▶ [DIRECTIONS FOR THIS TASK] The exact lines of the listing, from its first through the line that contains "apilable/verde (1st from", are to make up the answer, and pictures are to be left out.

▶ [SUPPLIED DATA]

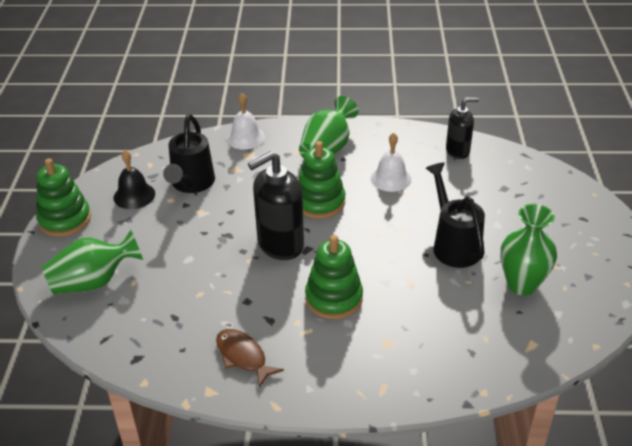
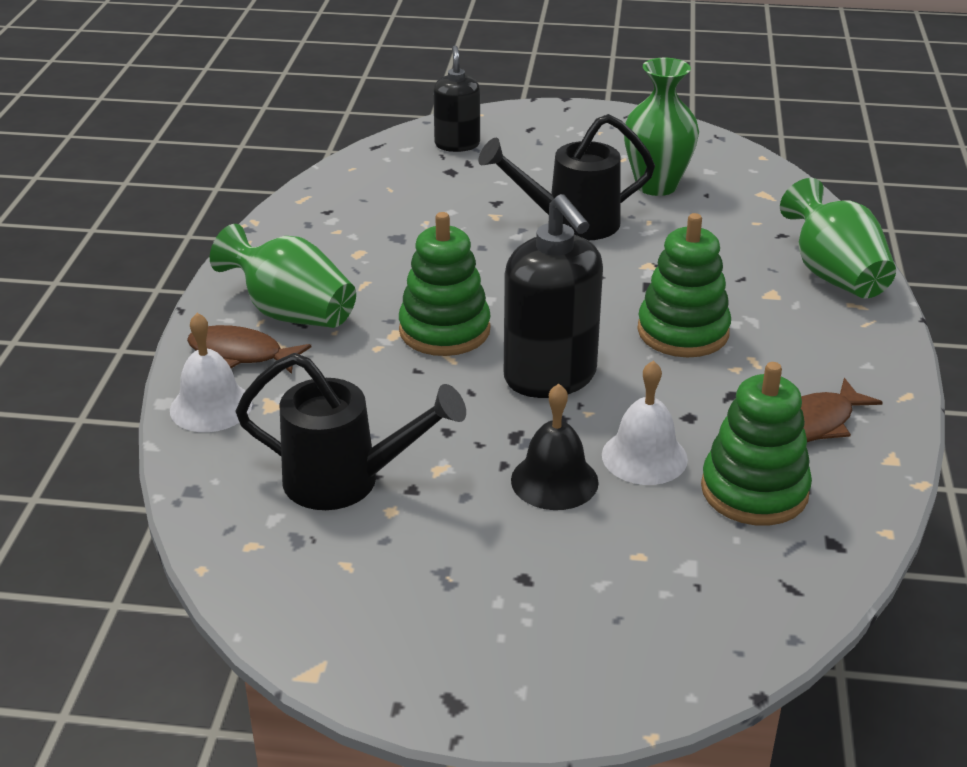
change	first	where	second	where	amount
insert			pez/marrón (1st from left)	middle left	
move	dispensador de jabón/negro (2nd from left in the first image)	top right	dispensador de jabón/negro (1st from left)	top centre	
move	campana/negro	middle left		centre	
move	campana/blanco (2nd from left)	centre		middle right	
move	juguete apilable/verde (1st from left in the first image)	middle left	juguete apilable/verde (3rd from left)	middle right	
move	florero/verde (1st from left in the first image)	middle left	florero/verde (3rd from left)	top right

▶ [OUTPUT OF THE TASK]
change	first	where	second	where	amount
insert			pez/marrón (1st from left)	middle left	
move	dispensador de jabón/negro (2nd from left in the first image)	top right	dispensador de jabón/negro (1st from left)	top centre	
move	campana/negro	middle left		centre	
move	campana/blanco (2nd from left)	centre		middle right	
move	juguete apilable/verde (1st from left in the first image)	middle left	juguete apilable/verde (3rd from left)	middle right	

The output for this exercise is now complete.